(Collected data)
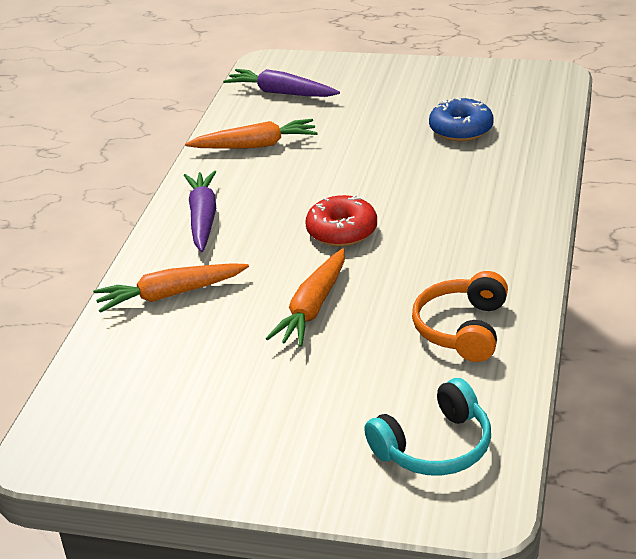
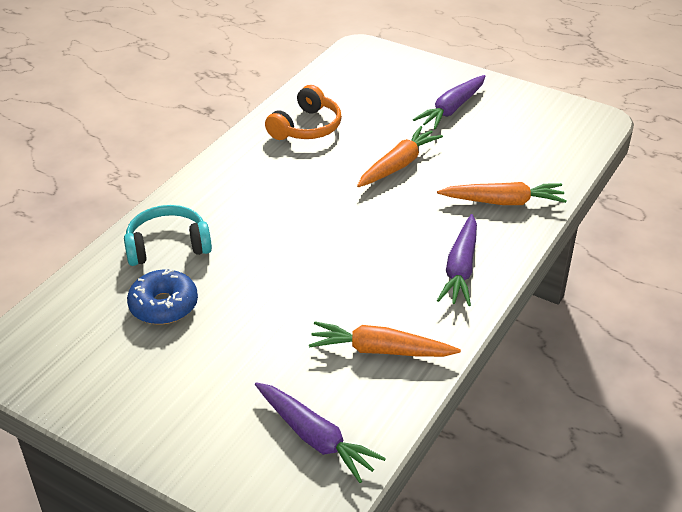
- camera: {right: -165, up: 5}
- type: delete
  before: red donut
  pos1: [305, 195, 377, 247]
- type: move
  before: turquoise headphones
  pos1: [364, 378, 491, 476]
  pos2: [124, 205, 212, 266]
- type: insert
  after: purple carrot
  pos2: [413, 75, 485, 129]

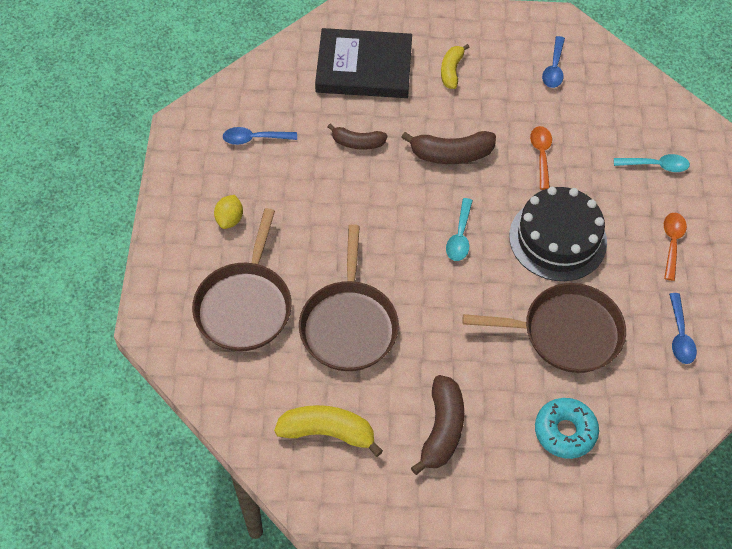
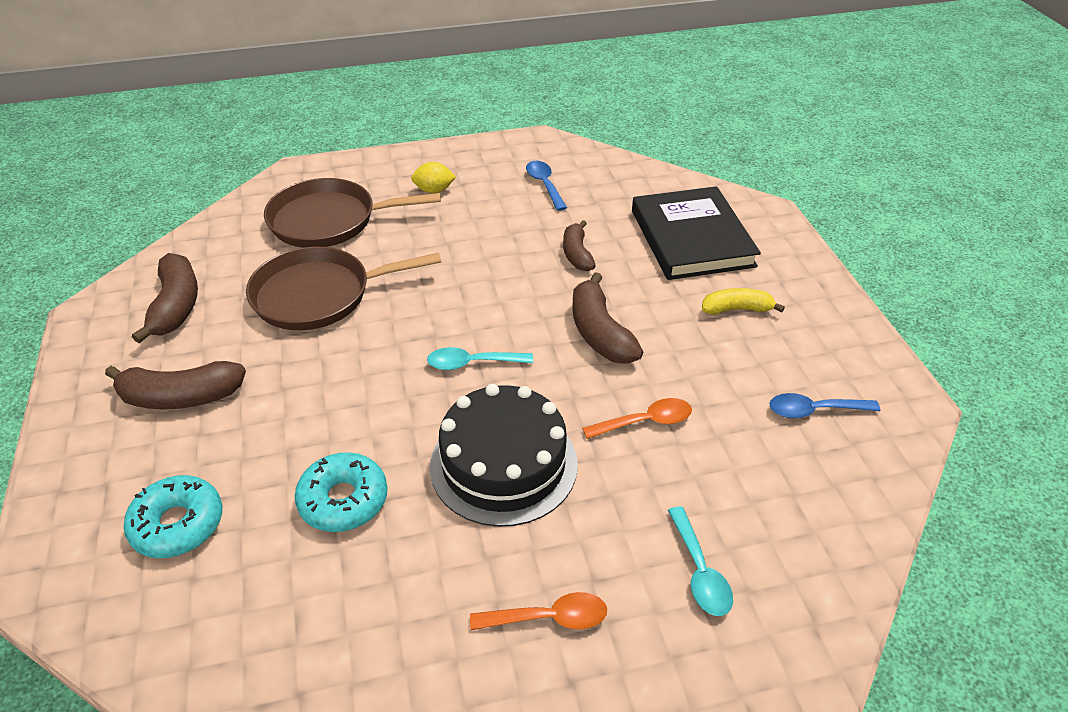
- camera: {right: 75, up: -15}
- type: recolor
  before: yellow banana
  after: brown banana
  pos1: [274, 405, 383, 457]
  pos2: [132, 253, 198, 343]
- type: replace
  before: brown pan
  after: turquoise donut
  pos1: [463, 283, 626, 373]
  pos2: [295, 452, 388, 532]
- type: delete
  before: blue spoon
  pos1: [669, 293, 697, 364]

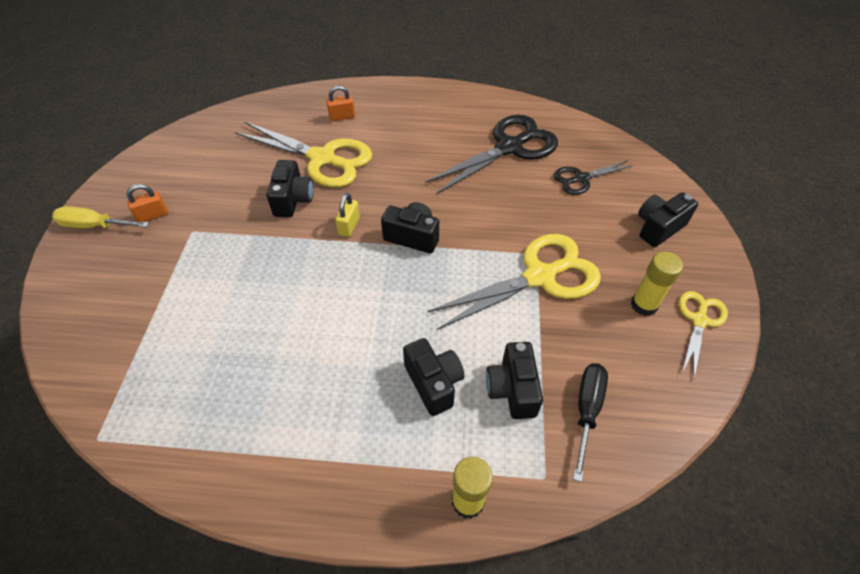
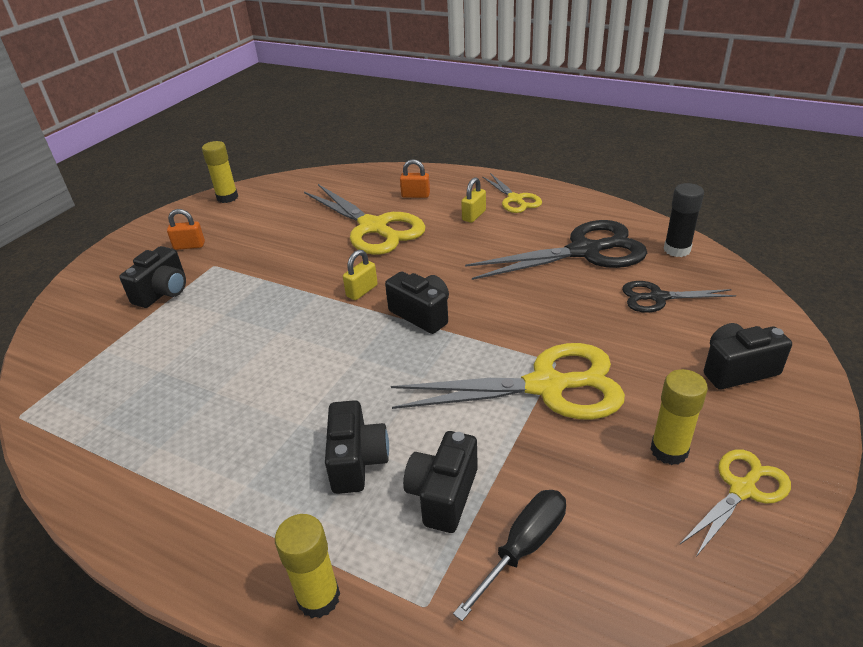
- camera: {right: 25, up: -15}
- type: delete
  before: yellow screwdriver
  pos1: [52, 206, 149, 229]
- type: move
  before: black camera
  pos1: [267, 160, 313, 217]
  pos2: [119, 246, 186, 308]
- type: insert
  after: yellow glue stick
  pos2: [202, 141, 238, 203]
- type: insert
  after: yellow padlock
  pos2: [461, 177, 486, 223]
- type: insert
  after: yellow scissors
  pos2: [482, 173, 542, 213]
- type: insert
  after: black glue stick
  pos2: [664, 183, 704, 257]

Task requirements:
Word for word, set down every line of the records above, and leave the pictures out.

Exercise result:
- camera: {right: -165, up: 5}
- type: delete
  before: red donut
  pos1: [305, 195, 377, 247]
- type: move
  before: turquoise headphones
  pos1: [364, 378, 491, 476]
  pos2: [124, 205, 212, 266]
- type: insert
  after: purple carrot
  pos2: [413, 75, 485, 129]

- camera: {right: 75, up: -15}
- type: recolor
  before: yellow banana
  after: brown banana
  pos1: [274, 405, 383, 457]
  pos2: [132, 253, 198, 343]
- type: replace
  before: brown pan
  after: turquoise donut
  pos1: [463, 283, 626, 373]
  pos2: [295, 452, 388, 532]
- type: delete
  before: blue spoon
  pos1: [669, 293, 697, 364]

- camera: {right: 25, up: -15}
- type: delete
  before: yellow screwdriver
  pos1: [52, 206, 149, 229]
- type: move
  before: black camera
  pos1: [267, 160, 313, 217]
  pos2: [119, 246, 186, 308]
- type: insert
  after: yellow glue stick
  pos2: [202, 141, 238, 203]
- type: insert
  after: yellow padlock
  pos2: [461, 177, 486, 223]
- type: insert
  after: yellow scissors
  pos2: [482, 173, 542, 213]
- type: insert
  after: black glue stick
  pos2: [664, 183, 704, 257]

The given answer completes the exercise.